━━━━━ SOURCE RECORDS ━━━━━
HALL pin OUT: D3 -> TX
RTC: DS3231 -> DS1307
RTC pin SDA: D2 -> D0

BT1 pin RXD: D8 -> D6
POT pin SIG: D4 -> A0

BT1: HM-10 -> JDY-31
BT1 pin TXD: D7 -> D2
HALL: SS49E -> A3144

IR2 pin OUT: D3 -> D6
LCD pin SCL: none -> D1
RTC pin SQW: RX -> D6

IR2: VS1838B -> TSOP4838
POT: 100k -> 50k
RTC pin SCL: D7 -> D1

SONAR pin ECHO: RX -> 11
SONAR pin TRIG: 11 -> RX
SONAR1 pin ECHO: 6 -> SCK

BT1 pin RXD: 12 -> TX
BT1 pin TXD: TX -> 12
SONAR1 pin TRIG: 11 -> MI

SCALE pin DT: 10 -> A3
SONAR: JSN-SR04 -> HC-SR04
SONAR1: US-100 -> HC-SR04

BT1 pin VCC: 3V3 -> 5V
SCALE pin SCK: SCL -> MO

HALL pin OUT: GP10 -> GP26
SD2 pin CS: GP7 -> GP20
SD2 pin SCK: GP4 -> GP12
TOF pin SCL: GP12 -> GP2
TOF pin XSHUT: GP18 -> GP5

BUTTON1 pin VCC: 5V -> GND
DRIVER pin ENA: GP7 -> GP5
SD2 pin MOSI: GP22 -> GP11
━━━━━
- [WHAT TO DO]
List every line from the entries above in which "TRIG" appears.

- [ANSWER TO THIS EXERCISE]
SONAR pin TRIG: 11 -> RX
SONAR1 pin TRIG: 11 -> MI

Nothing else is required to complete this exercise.